The expected copy holds every entry exactly and none of the pictures.

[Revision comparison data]
+---+
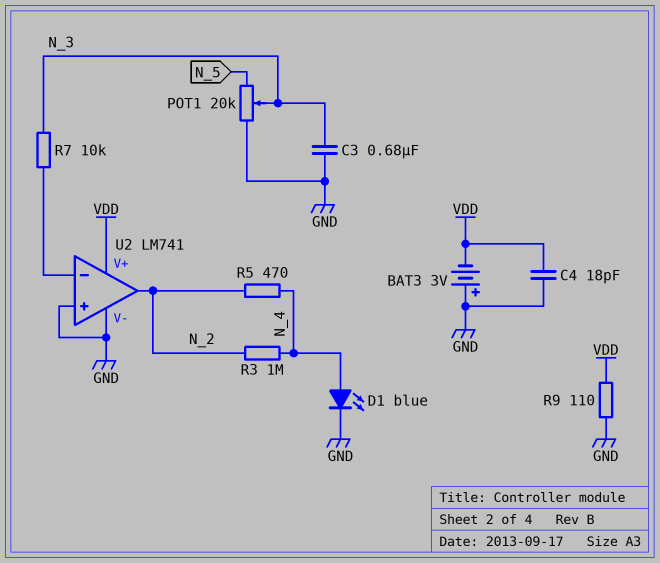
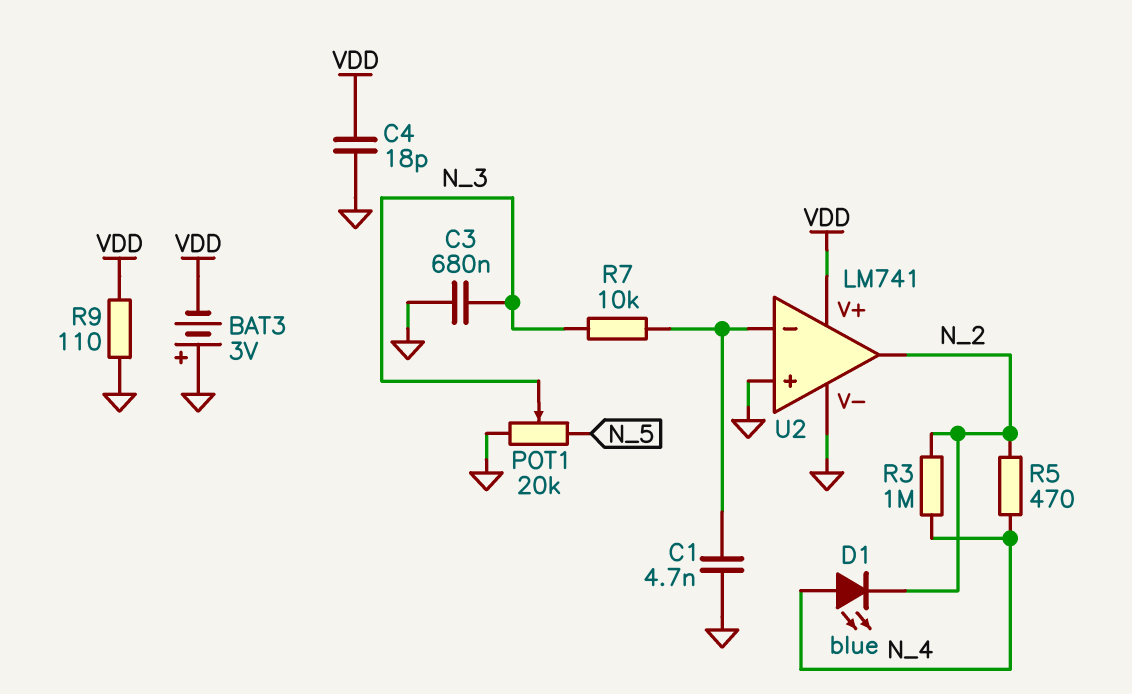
C1: none -> 4.7nF (GND, U2/in-)
D1: LED blue (A N_4, K GND) -> LED blue (A N_4, K N_2)

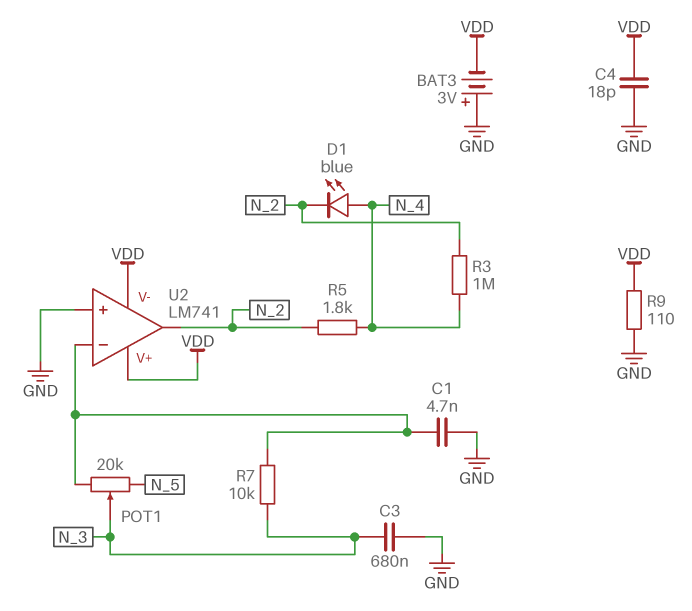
POT1: 20k (GND, N_5, wiper N_3) -> 20k (N_5, U2/in-, wiper N_3)
R5: 470 (N_2, N_4) -> 1.8k (N_2, N_4)
U2 pin V-: GND -> VDD

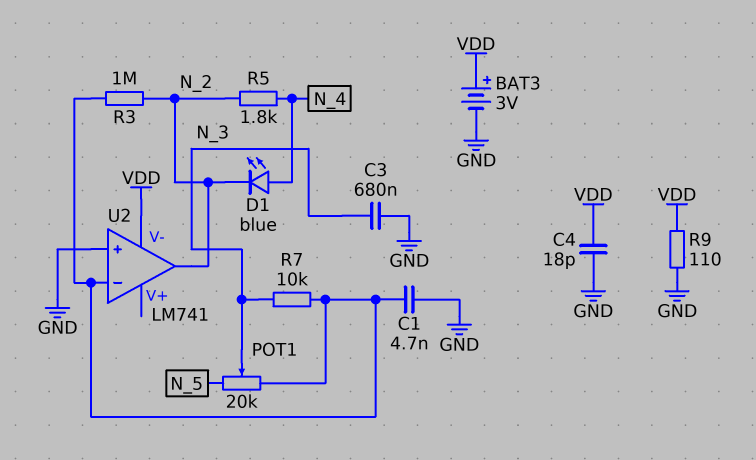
BAT3: 3V (plus GND, minus VDD) -> 3V (plus VDD, minus GND)
R3: 1M (N_2, N_4) -> 1M (N_2, U2/in-)
U2 pin V+: VDD -> none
+---+
Solution to this exercise
C1: none -> 4.7nF (GND, U2/in-)
D1: LED blue (A N_4, K GND) -> LED blue (A N_4, K N_2)

POT1: 20k (GND, N_5, wiper N_3) -> 20k (N_5, U2/in-, wiper N_3)
R5: 470 (N_2, N_4) -> 1.8k (N_2, N_4)
U2 pin V-: GND -> VDD

BAT3: 3V (plus GND, minus VDD) -> 3V (plus VDD, minus GND)
R3: 1M (N_2, N_4) -> 1M (N_2, U2/in-)
U2 pin V+: VDD -> none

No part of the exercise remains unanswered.